EXERCISE: Only an exact copy of every record counts as an answer.

--- INPUT DATA ---

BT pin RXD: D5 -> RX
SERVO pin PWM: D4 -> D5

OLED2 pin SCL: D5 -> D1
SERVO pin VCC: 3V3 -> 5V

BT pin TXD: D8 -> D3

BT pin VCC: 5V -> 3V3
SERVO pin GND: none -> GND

---

EXERCISE SOLUTION:
BT pin RXD: D5 -> RX
SERVO pin PWM: D4 -> D5

OLED2 pin SCL: D5 -> D1
SERVO pin VCC: 3V3 -> 5V

BT pin TXD: D8 -> D3

BT pin VCC: 5V -> 3V3
SERVO pin GND: none -> GND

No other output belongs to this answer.